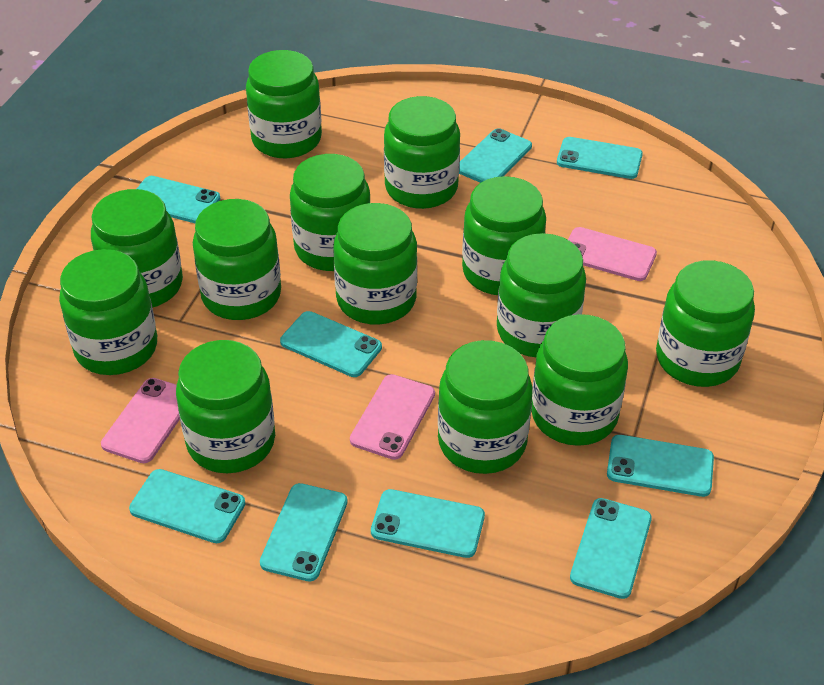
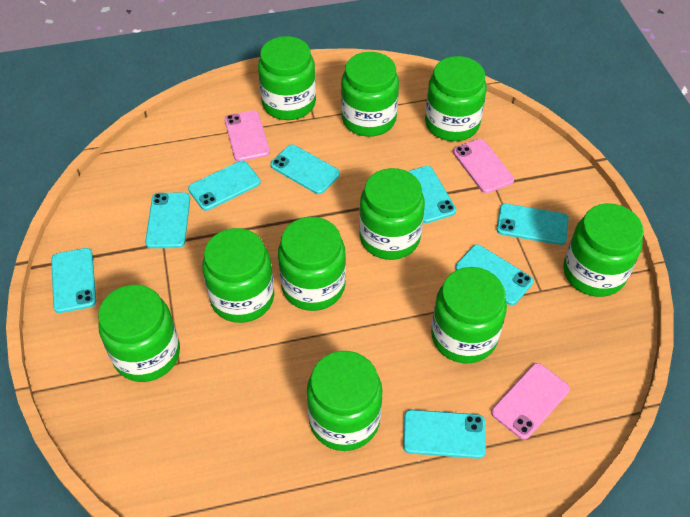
green jar: 13 -> 10
turquoise phone: 9 -> 8

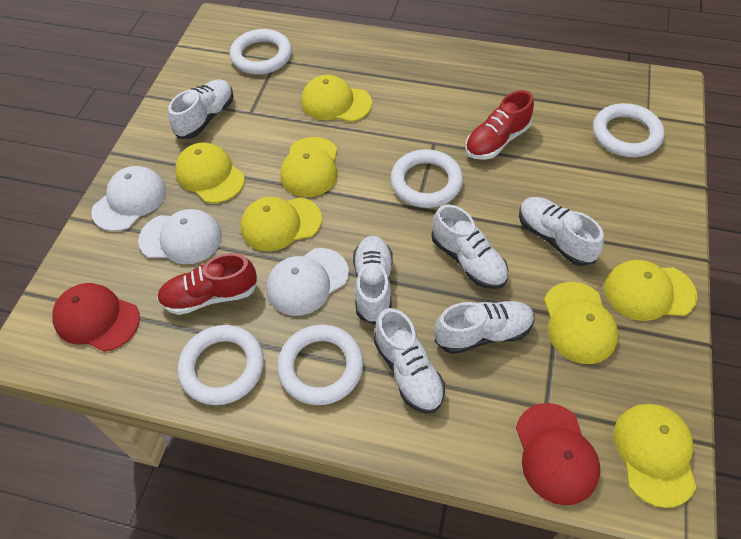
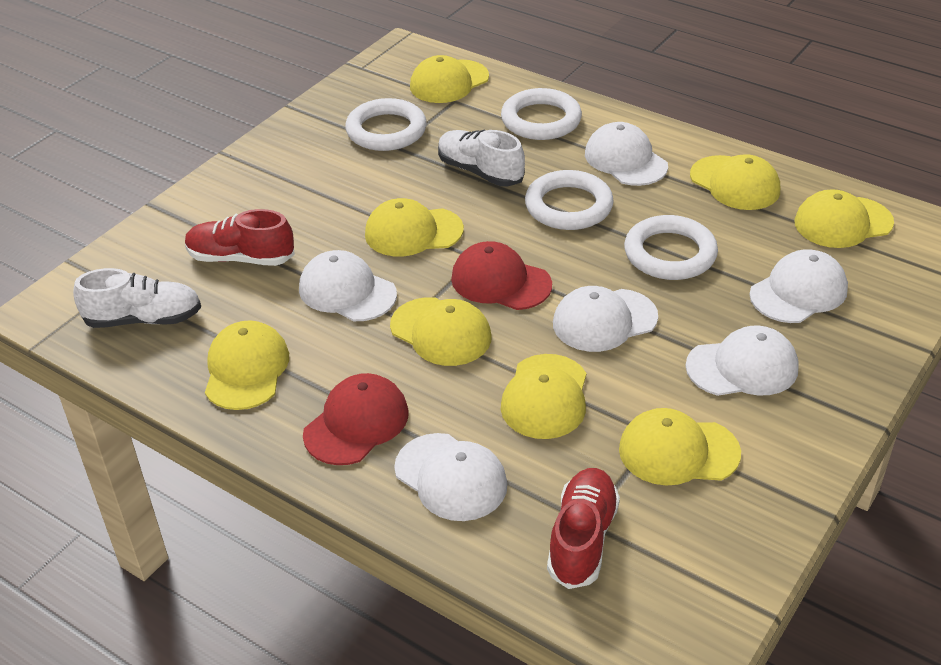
white cap: 3 -> 6
white ring: 5 -> 4
white shoe: 6 -> 2
yellow cap: 7 -> 8

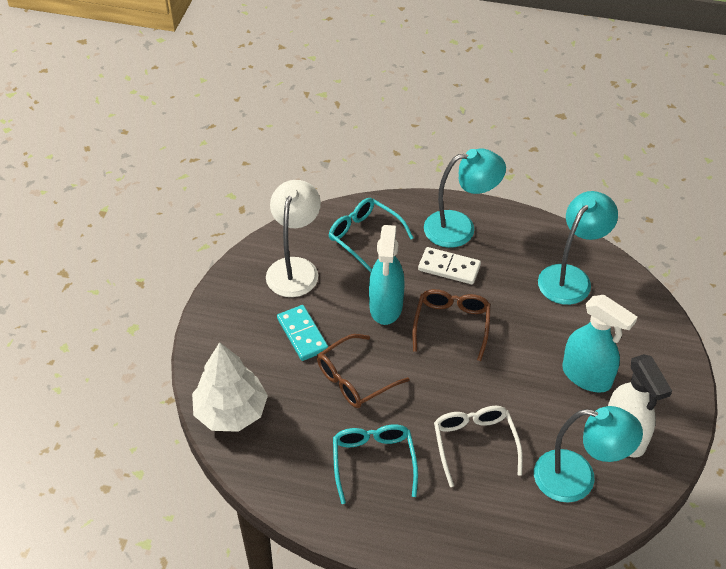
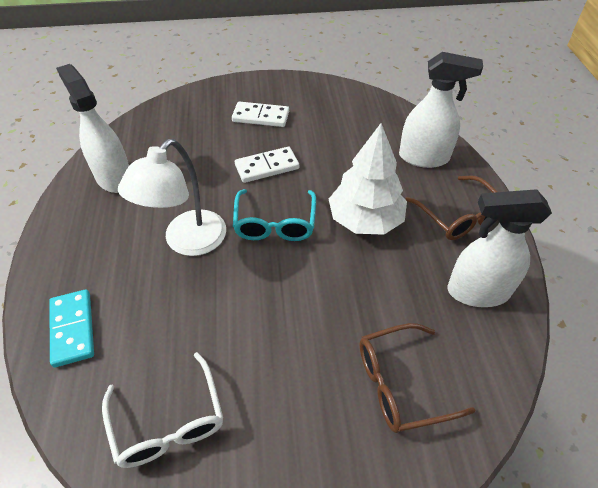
turquoise glasses: 2 -> 1
turquoise lamp: 3 -> 0
turquoise spray bottle: 2 -> 0
white domino: 1 -> 2
white spray bottle: 1 -> 3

--------

- Work instructions
Everything from the line that contains "white shoe: 6 -> 2" through the final line of the material should be returned exactly, except the pictures.

- Answer section
white shoe: 6 -> 2
yellow cap: 7 -> 8

turquoise glasses: 2 -> 1
turquoise lamp: 3 -> 0
turquoise spray bottle: 2 -> 0
white domino: 1 -> 2
white spray bottle: 1 -> 3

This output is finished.